Your instructions: Restate word for word the lines of the material below, from the line with "U3 pin SDA: SCL -> SDA" to the line with "J3 pin 2: none -> GND", both lines included, and no others.

*** Opening Materials provided ***

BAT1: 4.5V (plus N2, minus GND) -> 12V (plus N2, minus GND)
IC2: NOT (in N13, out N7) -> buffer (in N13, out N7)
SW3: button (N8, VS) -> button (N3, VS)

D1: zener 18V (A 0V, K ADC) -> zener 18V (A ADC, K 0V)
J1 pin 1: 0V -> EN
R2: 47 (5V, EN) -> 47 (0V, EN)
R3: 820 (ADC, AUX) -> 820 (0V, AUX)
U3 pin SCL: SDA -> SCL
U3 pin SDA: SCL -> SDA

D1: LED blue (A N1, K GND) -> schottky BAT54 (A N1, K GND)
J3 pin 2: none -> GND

*** Closing Materials provided ***
*** Opening Materials provided ***

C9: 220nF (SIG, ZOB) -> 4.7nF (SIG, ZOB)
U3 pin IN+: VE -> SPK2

*** Closing Materials provided ***
*** Opening Materials provided ***

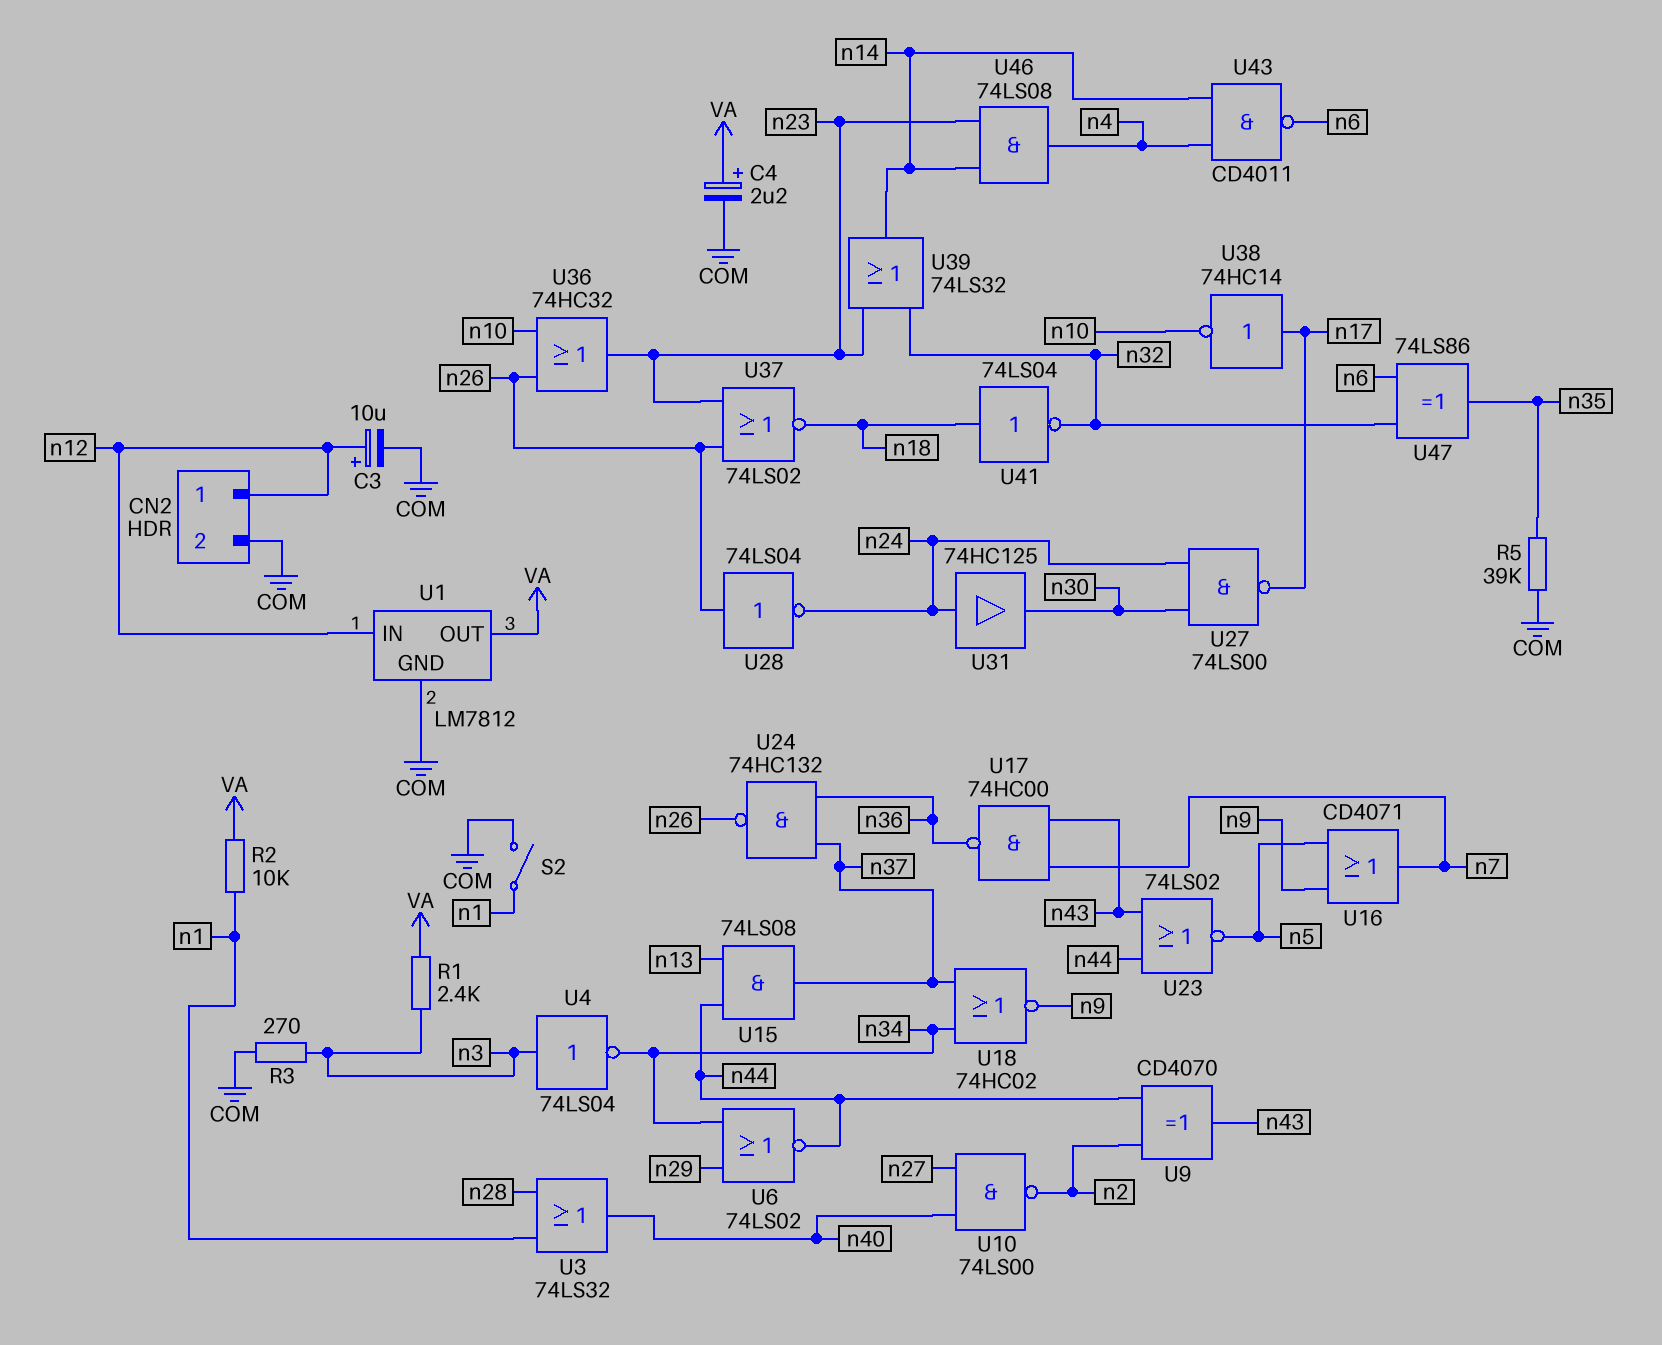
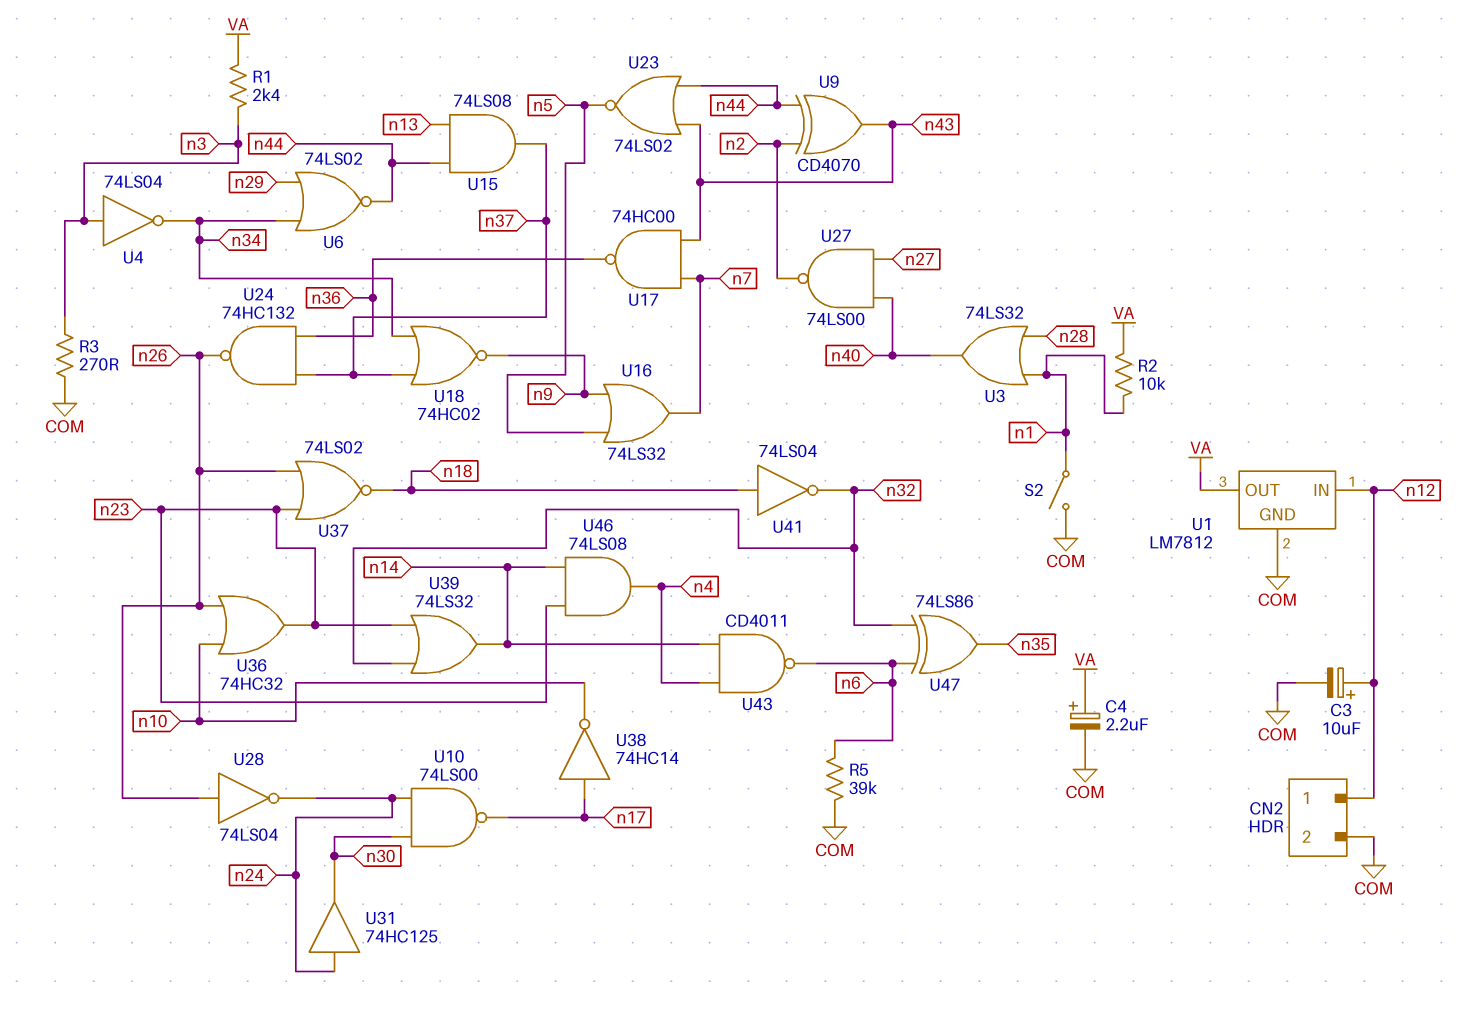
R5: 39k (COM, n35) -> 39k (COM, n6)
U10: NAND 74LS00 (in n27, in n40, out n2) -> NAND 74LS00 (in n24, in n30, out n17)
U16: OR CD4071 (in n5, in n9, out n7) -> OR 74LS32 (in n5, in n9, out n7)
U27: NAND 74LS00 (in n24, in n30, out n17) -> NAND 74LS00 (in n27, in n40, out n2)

*** Closing Materials provided ***

Exercise solution:
U3 pin SDA: SCL -> SDA

D1: LED blue (A N1, K GND) -> schottky BAT54 (A N1, K GND)
J3 pin 2: none -> GND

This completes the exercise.